### WORK TO BE COMPLETED:
Bring together copies of the lines in the data below that contain the word "minus".

### THE DATA:
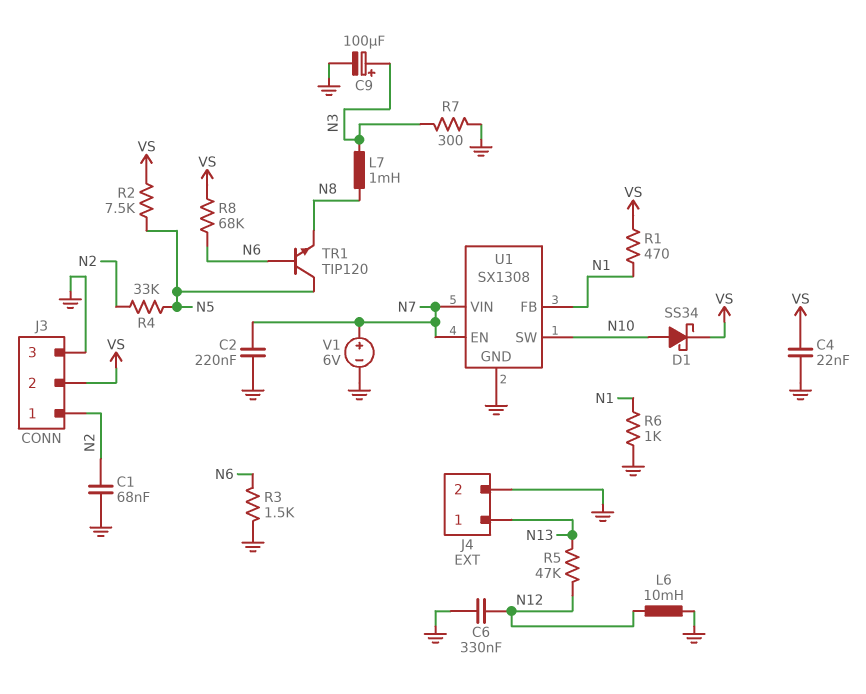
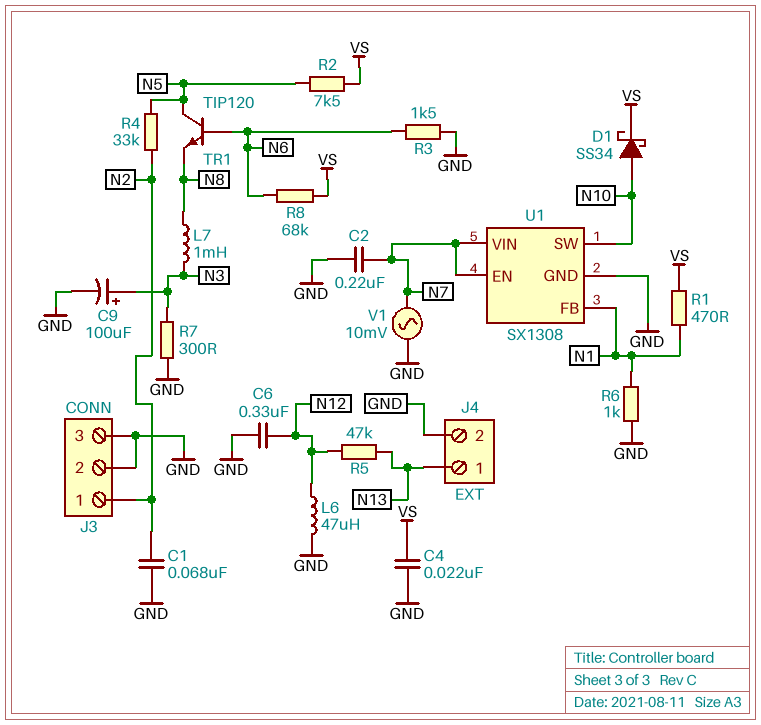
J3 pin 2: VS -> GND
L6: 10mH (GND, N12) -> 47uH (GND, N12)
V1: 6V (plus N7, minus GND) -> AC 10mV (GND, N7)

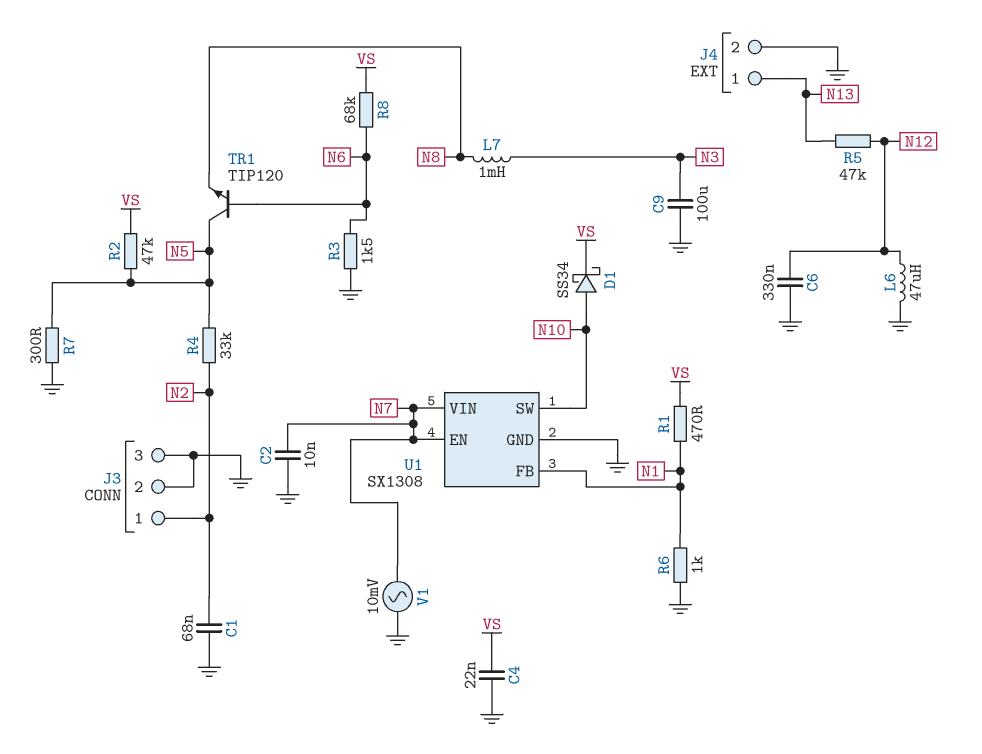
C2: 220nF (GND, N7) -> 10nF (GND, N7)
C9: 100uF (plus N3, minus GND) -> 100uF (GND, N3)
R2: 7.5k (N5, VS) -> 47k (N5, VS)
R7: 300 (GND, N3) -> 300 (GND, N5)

* * *

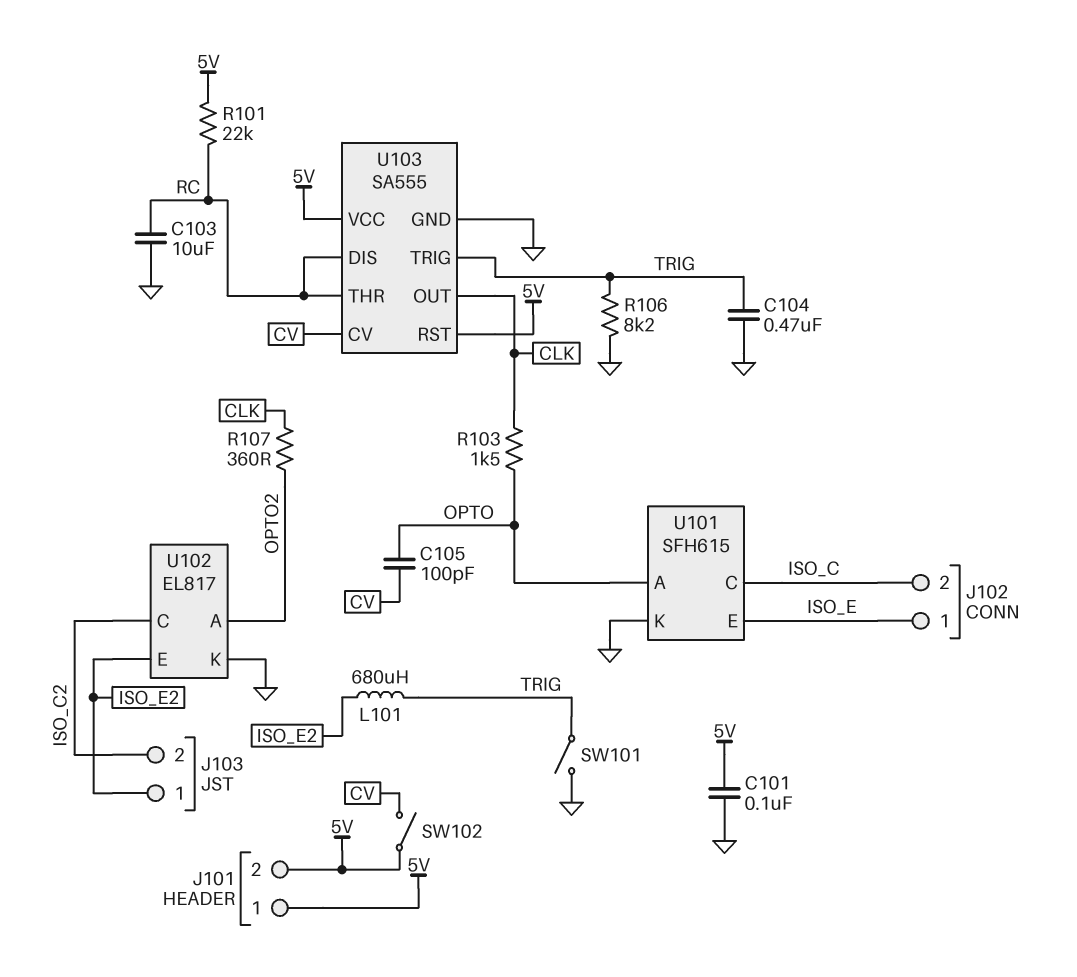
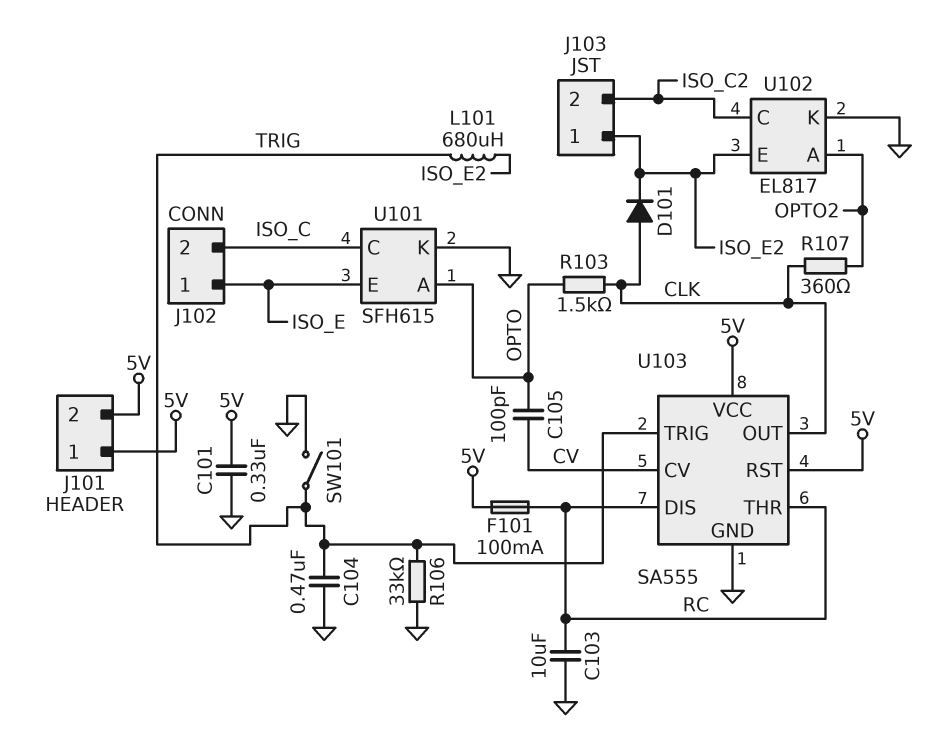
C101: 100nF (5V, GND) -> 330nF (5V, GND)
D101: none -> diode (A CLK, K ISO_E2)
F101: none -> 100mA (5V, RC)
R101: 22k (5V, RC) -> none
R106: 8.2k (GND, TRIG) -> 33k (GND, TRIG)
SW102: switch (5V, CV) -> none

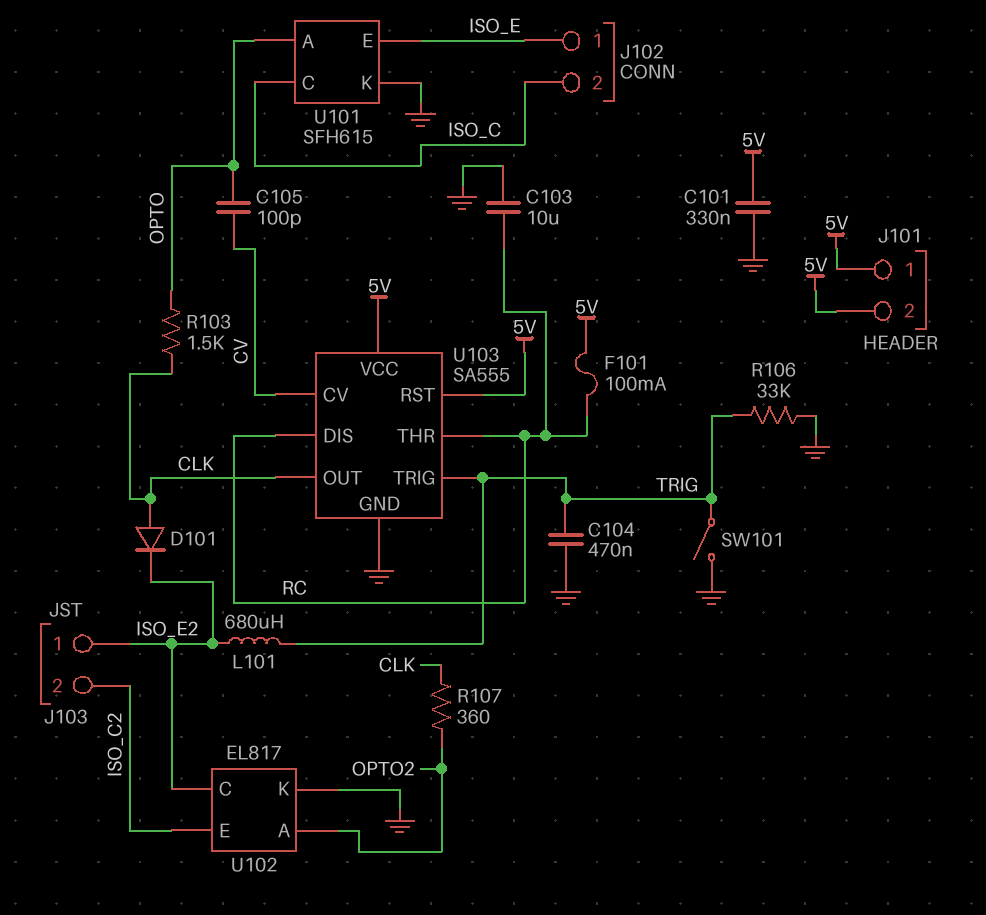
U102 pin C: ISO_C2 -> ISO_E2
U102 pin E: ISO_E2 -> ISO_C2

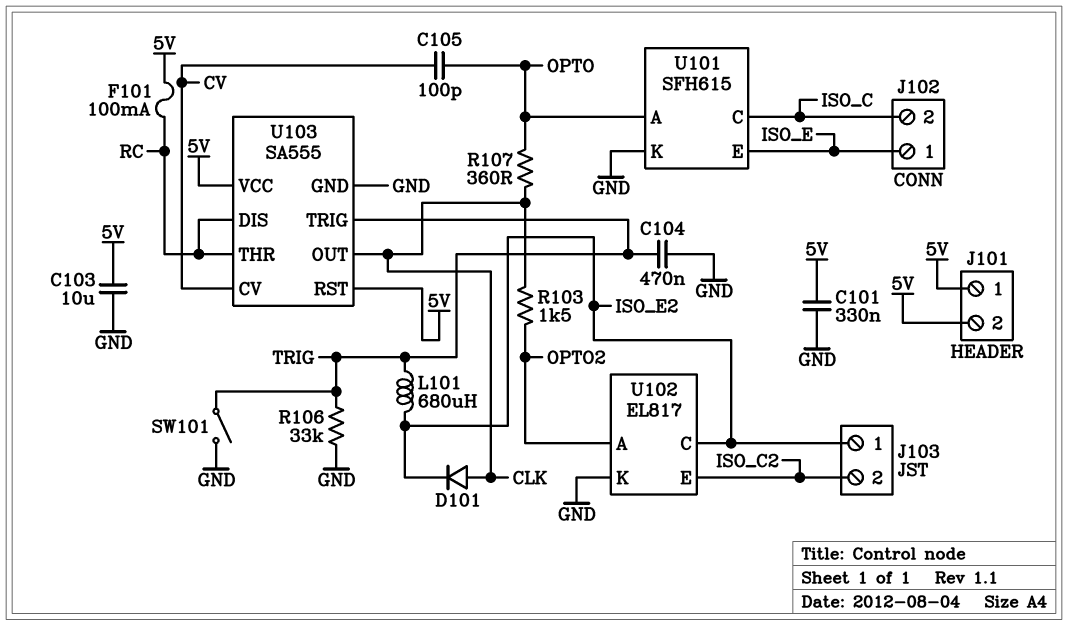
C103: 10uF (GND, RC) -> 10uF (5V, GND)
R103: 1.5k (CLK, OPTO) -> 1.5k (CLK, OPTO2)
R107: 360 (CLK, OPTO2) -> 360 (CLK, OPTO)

### SOLUTION FOR THIS TASK:
V1: 6V (plus N7, minus GND) -> AC 10mV (GND, N7)
C9: 100uF (plus N3, minus GND) -> 100uF (GND, N3)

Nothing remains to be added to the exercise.